- _SOURCE RECORDS_
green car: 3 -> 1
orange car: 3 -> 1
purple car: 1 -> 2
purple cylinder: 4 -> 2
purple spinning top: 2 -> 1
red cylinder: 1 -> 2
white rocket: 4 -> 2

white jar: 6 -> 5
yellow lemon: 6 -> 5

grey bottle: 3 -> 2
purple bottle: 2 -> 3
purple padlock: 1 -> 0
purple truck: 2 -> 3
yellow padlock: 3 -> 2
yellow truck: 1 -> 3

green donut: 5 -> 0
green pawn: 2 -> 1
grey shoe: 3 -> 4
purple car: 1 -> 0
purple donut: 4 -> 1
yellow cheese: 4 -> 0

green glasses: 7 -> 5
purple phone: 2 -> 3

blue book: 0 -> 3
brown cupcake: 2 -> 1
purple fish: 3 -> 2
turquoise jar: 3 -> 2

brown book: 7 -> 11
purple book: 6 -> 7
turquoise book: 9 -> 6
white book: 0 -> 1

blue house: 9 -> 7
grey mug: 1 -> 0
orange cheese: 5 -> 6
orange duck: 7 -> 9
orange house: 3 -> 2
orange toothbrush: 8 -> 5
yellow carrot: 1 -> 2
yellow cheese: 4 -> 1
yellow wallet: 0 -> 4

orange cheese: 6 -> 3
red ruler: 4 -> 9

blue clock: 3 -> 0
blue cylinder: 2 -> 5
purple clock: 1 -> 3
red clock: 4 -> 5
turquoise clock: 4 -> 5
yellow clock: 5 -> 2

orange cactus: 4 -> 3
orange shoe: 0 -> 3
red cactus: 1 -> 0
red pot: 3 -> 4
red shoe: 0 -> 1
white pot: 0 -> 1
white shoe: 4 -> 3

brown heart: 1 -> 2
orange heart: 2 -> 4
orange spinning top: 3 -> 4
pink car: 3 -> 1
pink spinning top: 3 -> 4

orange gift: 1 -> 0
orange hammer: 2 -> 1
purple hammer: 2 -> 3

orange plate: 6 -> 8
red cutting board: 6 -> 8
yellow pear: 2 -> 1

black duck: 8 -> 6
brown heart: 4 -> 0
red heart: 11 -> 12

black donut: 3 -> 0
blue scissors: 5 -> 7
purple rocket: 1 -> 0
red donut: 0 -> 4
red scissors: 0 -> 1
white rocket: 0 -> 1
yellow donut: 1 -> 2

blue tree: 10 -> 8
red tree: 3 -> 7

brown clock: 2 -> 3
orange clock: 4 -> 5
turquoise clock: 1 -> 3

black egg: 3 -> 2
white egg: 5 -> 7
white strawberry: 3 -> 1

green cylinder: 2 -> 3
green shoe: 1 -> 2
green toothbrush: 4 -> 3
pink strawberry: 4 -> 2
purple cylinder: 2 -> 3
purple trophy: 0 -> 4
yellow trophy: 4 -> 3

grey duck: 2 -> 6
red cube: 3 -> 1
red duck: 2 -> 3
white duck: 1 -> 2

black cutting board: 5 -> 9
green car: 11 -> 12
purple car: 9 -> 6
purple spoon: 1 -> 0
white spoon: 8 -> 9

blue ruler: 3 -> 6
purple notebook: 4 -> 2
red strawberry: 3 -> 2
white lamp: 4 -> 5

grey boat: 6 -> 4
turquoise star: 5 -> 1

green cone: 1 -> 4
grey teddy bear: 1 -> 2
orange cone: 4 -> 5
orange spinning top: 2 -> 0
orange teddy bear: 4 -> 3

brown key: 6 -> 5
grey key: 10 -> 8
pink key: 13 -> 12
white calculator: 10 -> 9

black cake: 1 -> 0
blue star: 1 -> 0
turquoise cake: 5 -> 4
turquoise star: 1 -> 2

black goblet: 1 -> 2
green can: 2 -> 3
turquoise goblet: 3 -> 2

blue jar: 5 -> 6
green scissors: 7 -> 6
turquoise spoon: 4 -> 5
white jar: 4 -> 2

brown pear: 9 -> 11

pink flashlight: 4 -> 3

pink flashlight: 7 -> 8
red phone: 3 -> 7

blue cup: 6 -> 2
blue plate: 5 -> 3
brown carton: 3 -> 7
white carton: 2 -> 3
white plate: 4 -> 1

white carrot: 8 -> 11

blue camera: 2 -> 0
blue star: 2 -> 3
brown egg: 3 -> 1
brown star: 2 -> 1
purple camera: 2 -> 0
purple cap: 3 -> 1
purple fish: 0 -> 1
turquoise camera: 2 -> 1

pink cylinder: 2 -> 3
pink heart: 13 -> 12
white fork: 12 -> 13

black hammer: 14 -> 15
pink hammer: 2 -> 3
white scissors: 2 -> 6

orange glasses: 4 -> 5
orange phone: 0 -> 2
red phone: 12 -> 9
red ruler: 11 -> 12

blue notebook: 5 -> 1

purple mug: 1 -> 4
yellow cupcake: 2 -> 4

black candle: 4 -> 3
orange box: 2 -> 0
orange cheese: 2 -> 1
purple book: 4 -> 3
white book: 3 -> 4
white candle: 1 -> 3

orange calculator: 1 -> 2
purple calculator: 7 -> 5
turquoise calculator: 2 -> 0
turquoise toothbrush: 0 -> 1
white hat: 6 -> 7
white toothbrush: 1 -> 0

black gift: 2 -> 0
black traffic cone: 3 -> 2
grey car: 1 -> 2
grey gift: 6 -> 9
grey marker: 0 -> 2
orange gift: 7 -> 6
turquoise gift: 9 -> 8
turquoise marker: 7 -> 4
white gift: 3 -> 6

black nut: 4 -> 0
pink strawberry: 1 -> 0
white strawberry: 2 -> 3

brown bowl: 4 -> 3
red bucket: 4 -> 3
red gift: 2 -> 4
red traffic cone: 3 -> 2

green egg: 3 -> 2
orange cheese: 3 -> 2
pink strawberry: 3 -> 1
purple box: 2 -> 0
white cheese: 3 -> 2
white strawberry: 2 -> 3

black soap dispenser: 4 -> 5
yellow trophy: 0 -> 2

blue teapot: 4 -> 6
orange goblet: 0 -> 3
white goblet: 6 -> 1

- _TASK TO COMPLETE_
Extract from the records above the lines from the one containing "grey duck: 2 -> 6" to the one containing "blue star: 1 -> 0", both lines included, exactly as they appear and with nothing else.

- _WRITTEN SOLUTION_
grey duck: 2 -> 6
red cube: 3 -> 1
red duck: 2 -> 3
white duck: 1 -> 2

black cutting board: 5 -> 9
green car: 11 -> 12
purple car: 9 -> 6
purple spoon: 1 -> 0
white spoon: 8 -> 9

blue ruler: 3 -> 6
purple notebook: 4 -> 2
red strawberry: 3 -> 2
white lamp: 4 -> 5

grey boat: 6 -> 4
turquoise star: 5 -> 1

green cone: 1 -> 4
grey teddy bear: 1 -> 2
orange cone: 4 -> 5
orange spinning top: 2 -> 0
orange teddy bear: 4 -> 3

brown key: 6 -> 5
grey key: 10 -> 8
pink key: 13 -> 12
white calculator: 10 -> 9

black cake: 1 -> 0
blue star: 1 -> 0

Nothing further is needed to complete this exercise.